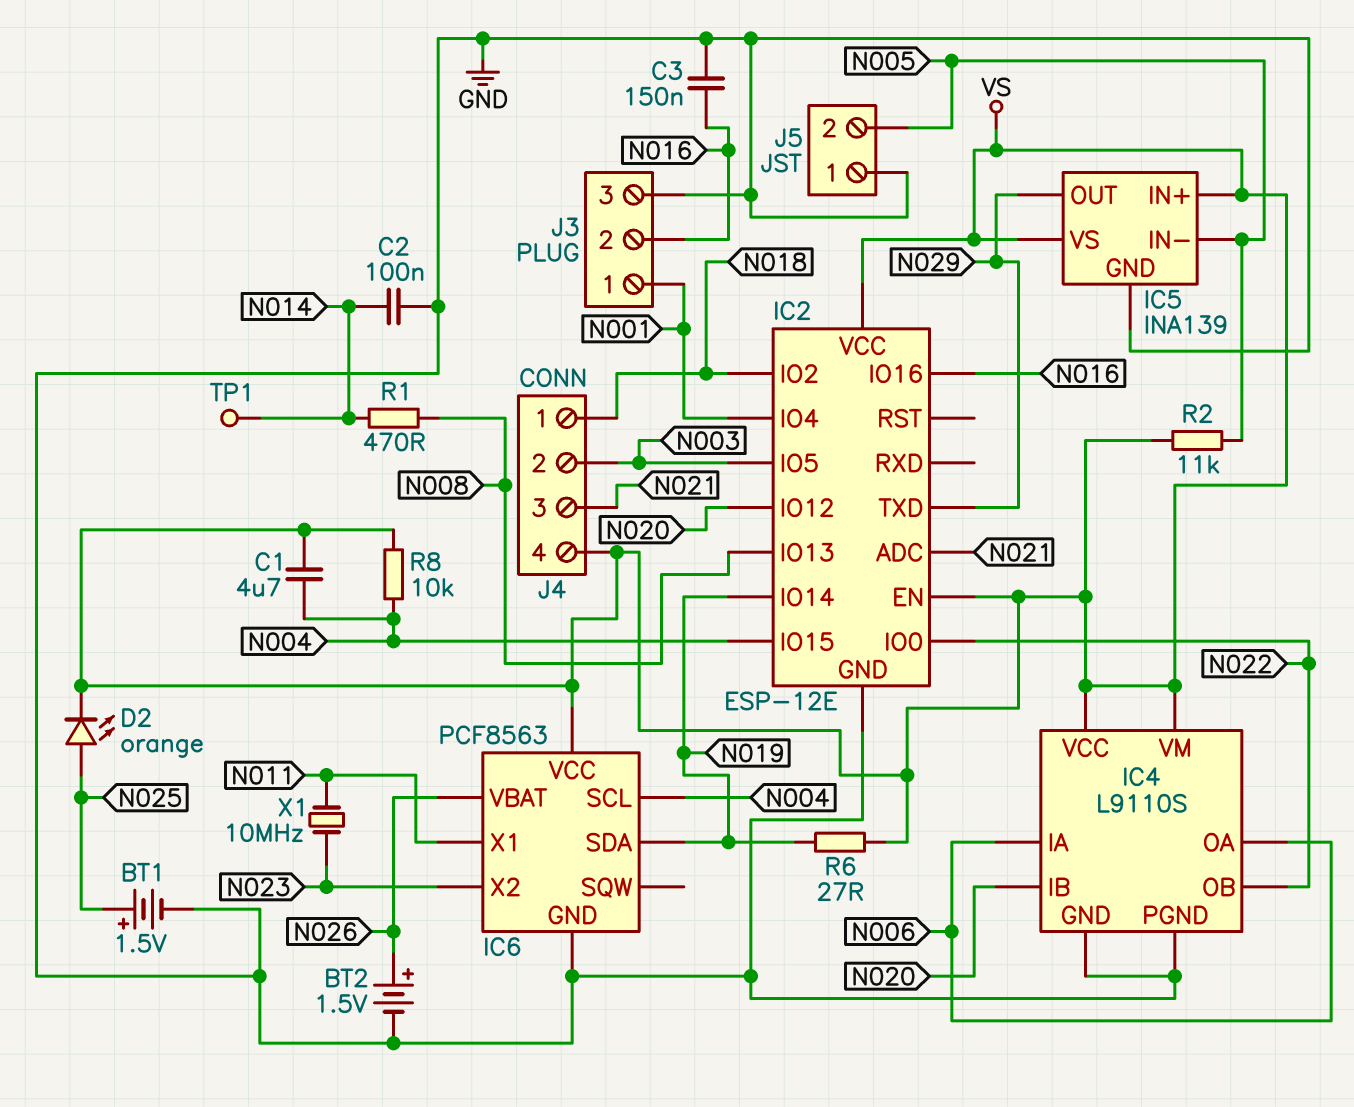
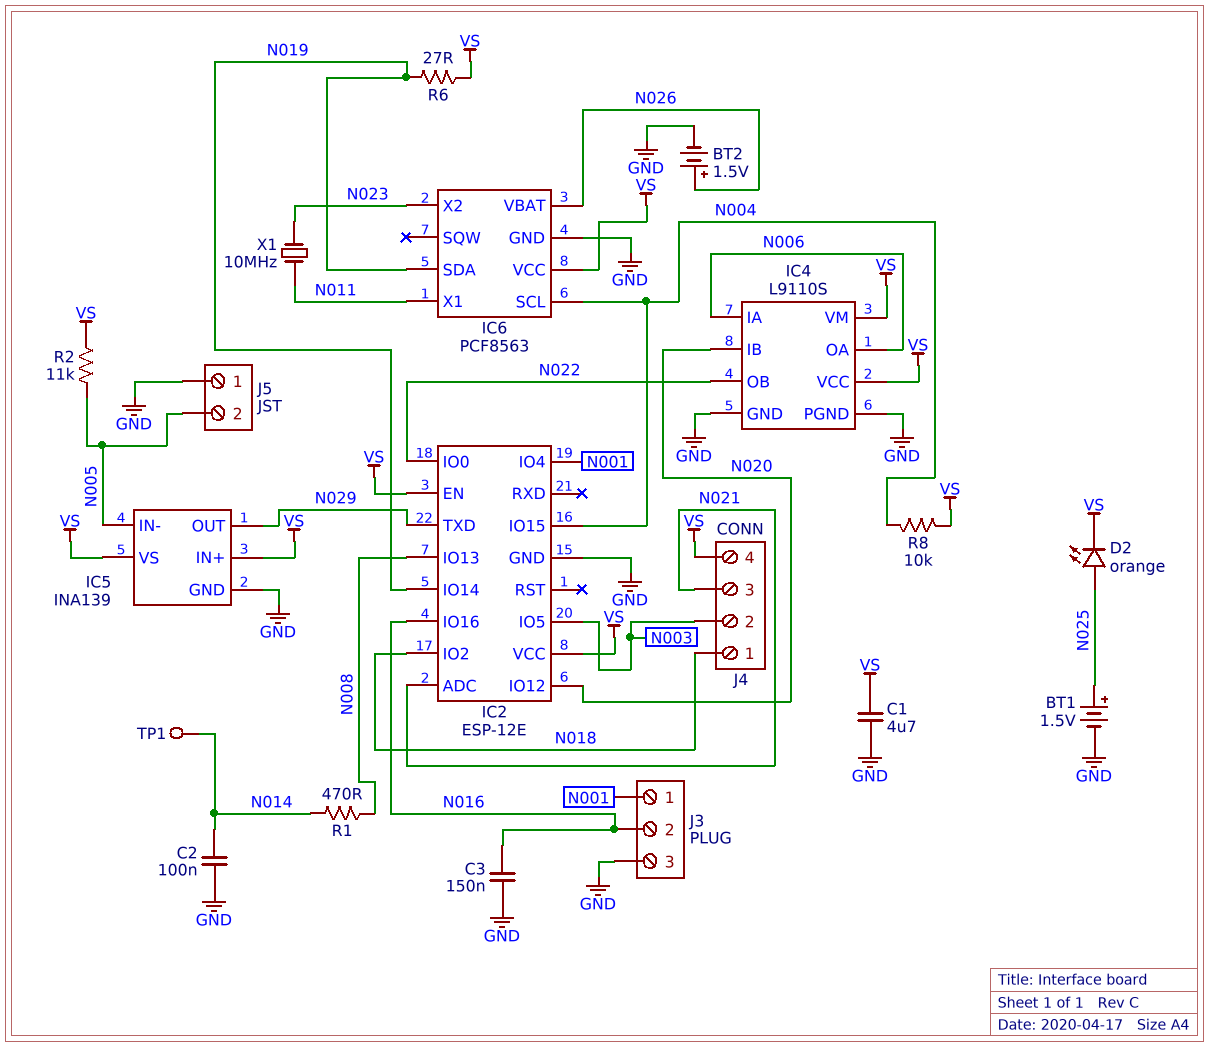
C1: 4.7uF (N004, VS) -> 4.7uF (GND, VS)

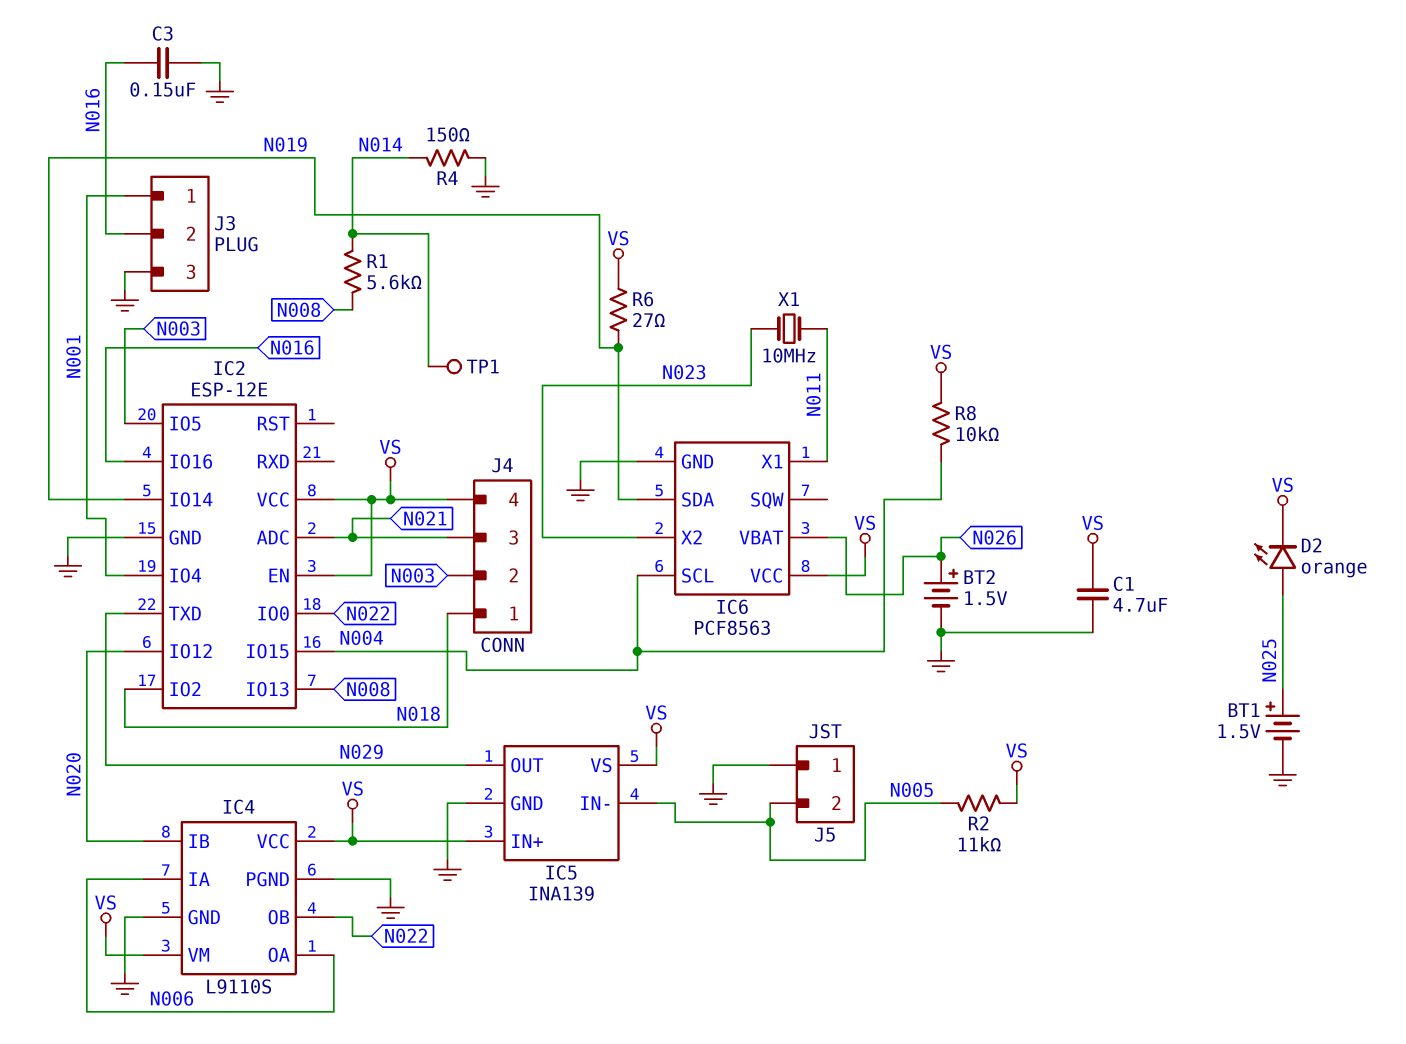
C2: 100nF (GND, N014) -> none
R1: 470 (N008, N014) -> 5.6k (N008, N014)
R4: none -> 150 (GND, N014)

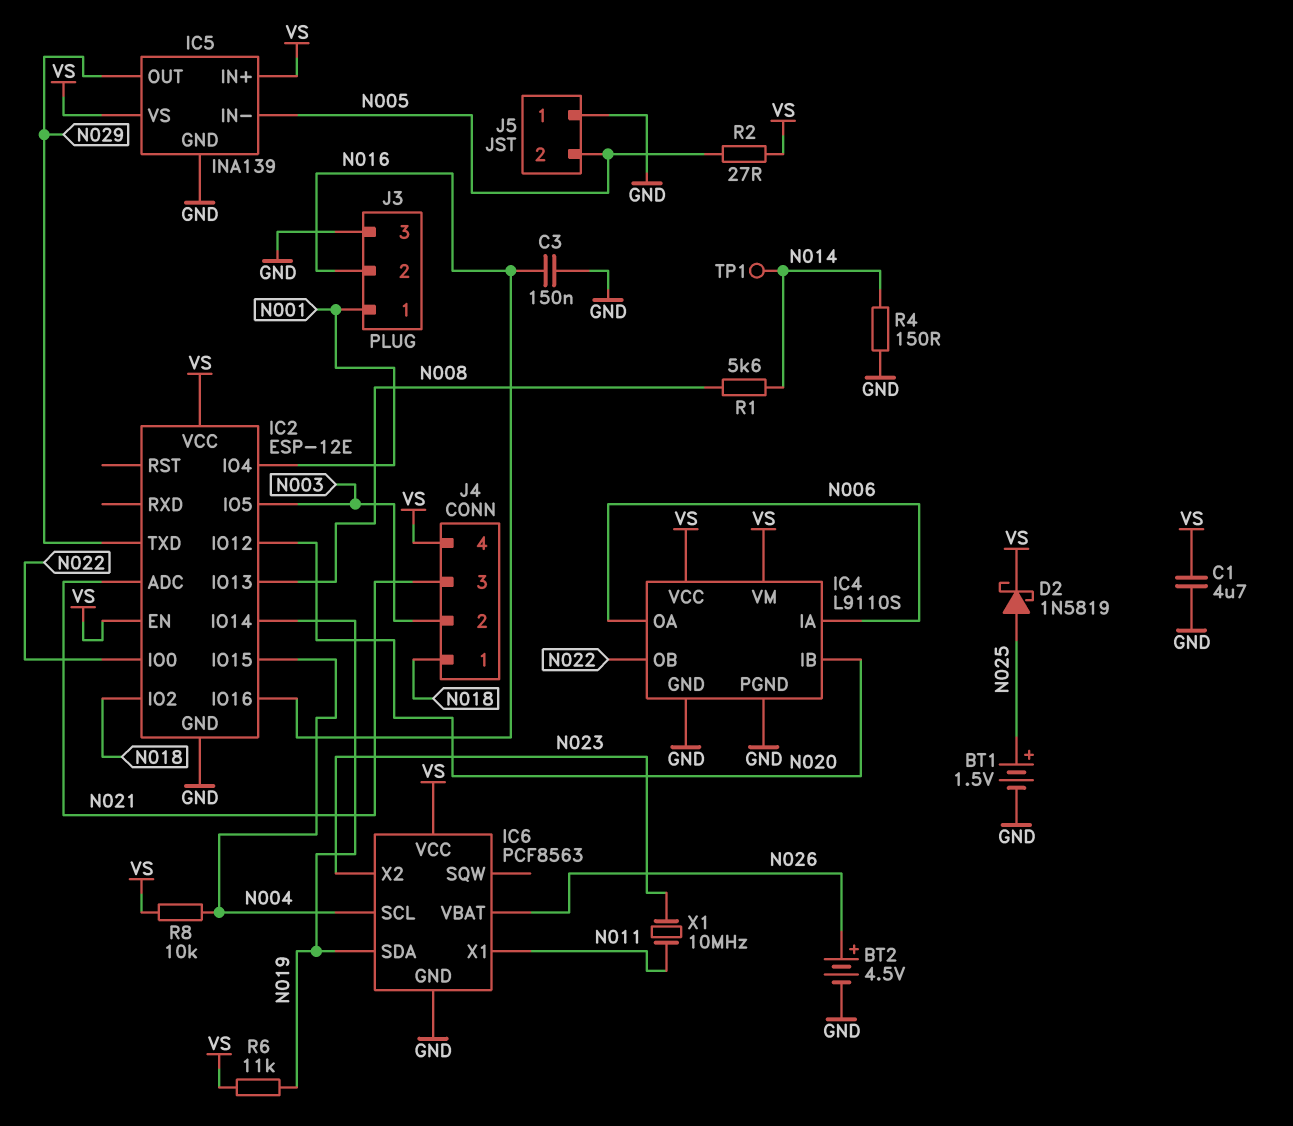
BT2: 1.5V (plus N026, minus GND) -> 4.5V (plus N026, minus GND)
D2: LED orange (A N025, K VS) -> schottky 1N5819 (A N025, K VS)
R2: 11k (N005, VS) -> 27 (N005, VS)
R6: 27 (N019, VS) -> 11k (N019, VS)

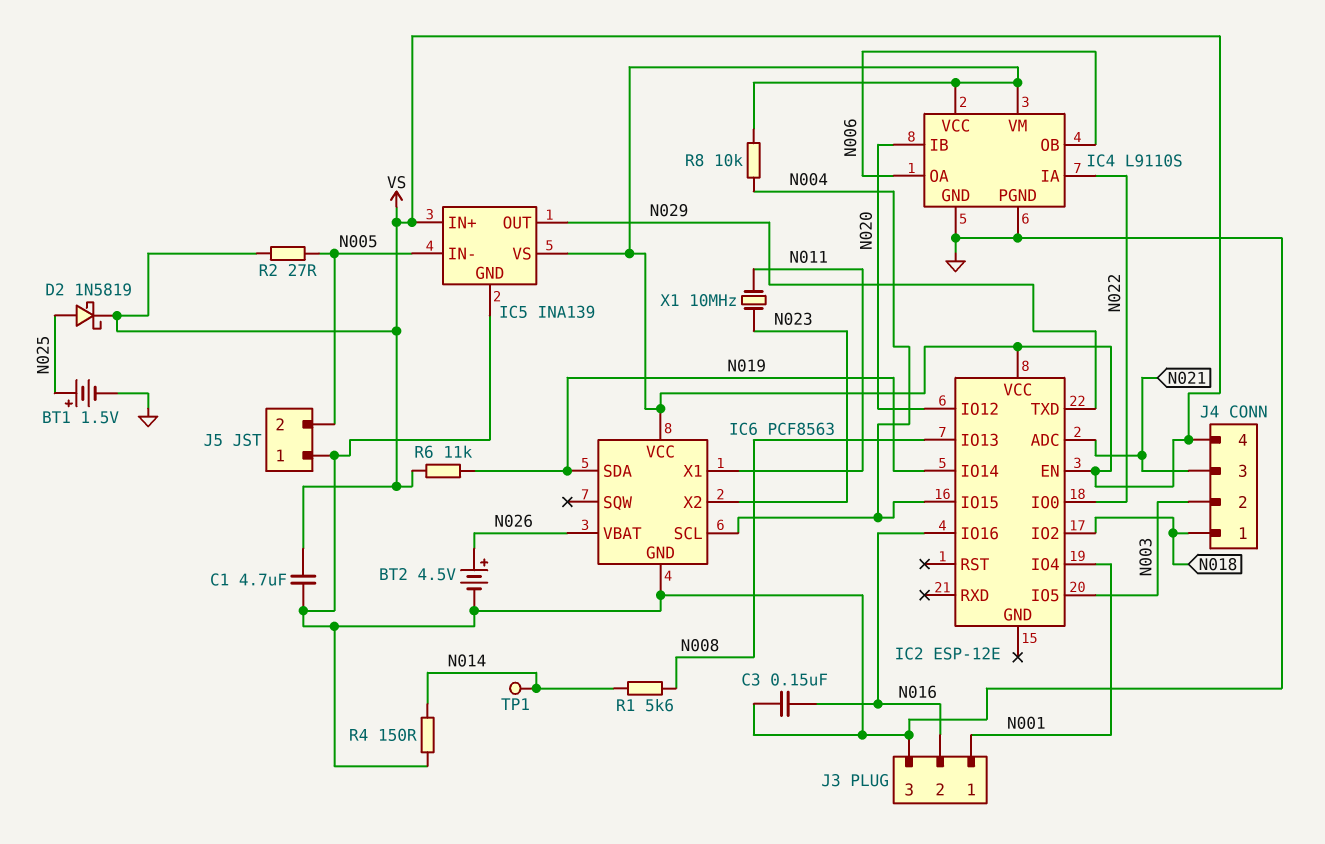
IC2 pin GND: GND -> none
IC4 pin IA: N006 -> N022
IC4 pin OB: N022 -> N006

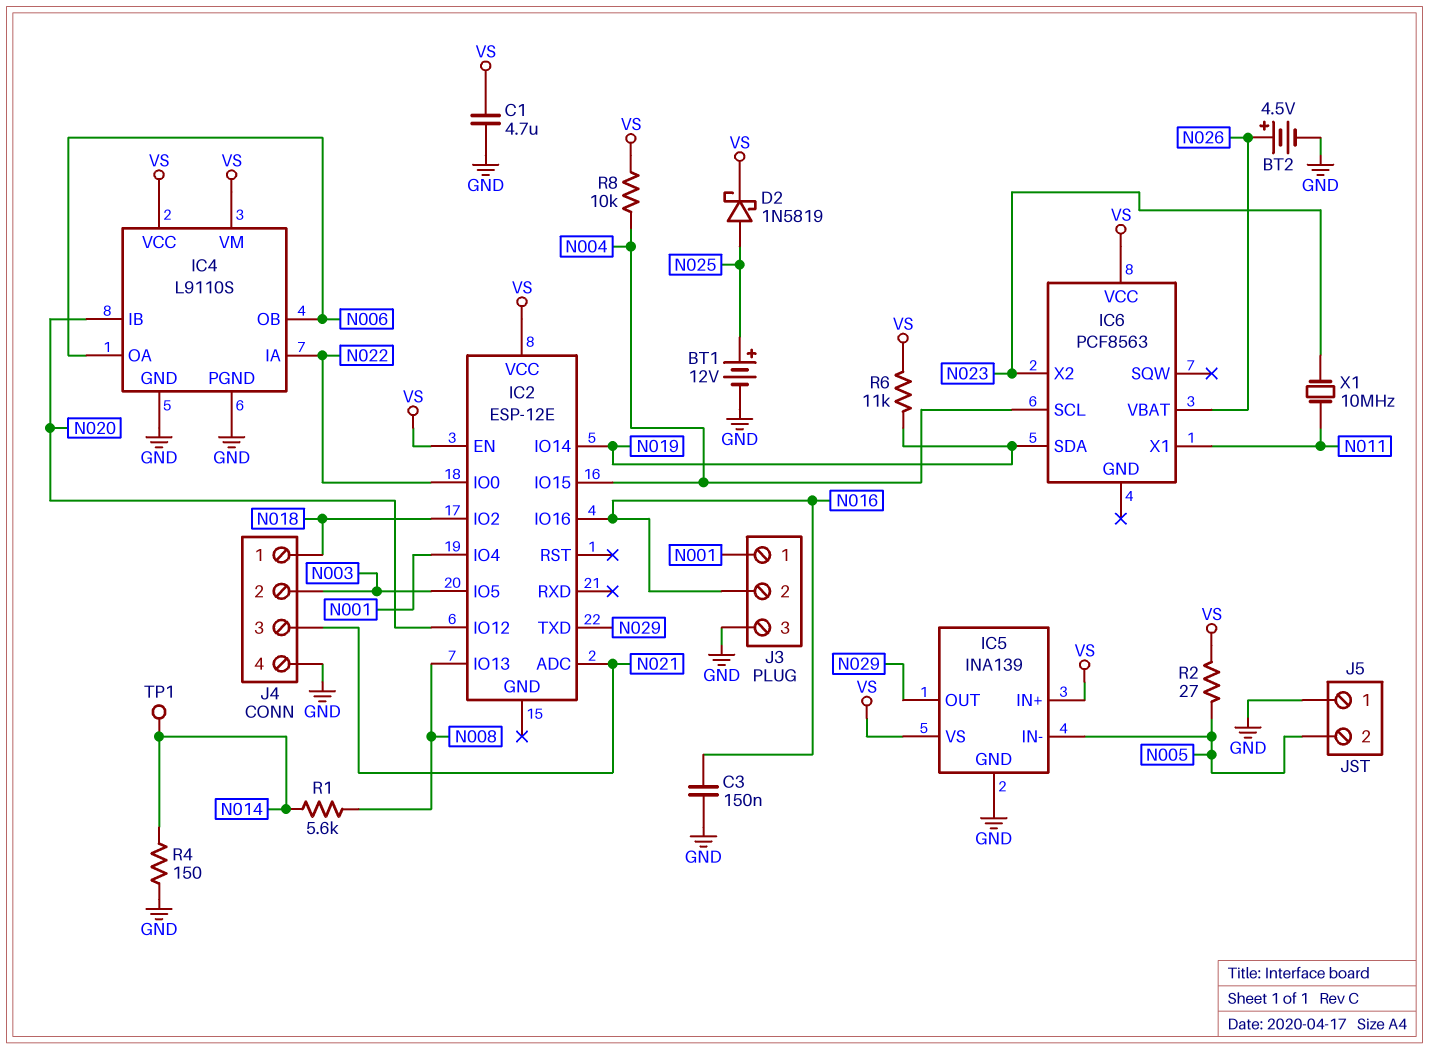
BT1: 1.5V (plus N025, minus GND) -> 12V (plus N025, minus GND)
IC6 pin GND: GND -> none
J4 pin 4: VS -> GND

━━━━━━━━━━━━━━━━

Assignment: The records above, minus their pictures, are to be returned verbatim.

Answer space:
C1: 4.7uF (N004, VS) -> 4.7uF (GND, VS)

C2: 100nF (GND, N014) -> none
R1: 470 (N008, N014) -> 5.6k (N008, N014)
R4: none -> 150 (GND, N014)

BT2: 1.5V (plus N026, minus GND) -> 4.5V (plus N026, minus GND)
D2: LED orange (A N025, K VS) -> schottky 1N5819 (A N025, K VS)
R2: 11k (N005, VS) -> 27 (N005, VS)
R6: 27 (N019, VS) -> 11k (N019, VS)

IC2 pin GND: GND -> none
IC4 pin IA: N006 -> N022
IC4 pin OB: N022 -> N006

BT1: 1.5V (plus N025, minus GND) -> 12V (plus N025, minus GND)
IC6 pin GND: GND -> none
J4 pin 4: VS -> GND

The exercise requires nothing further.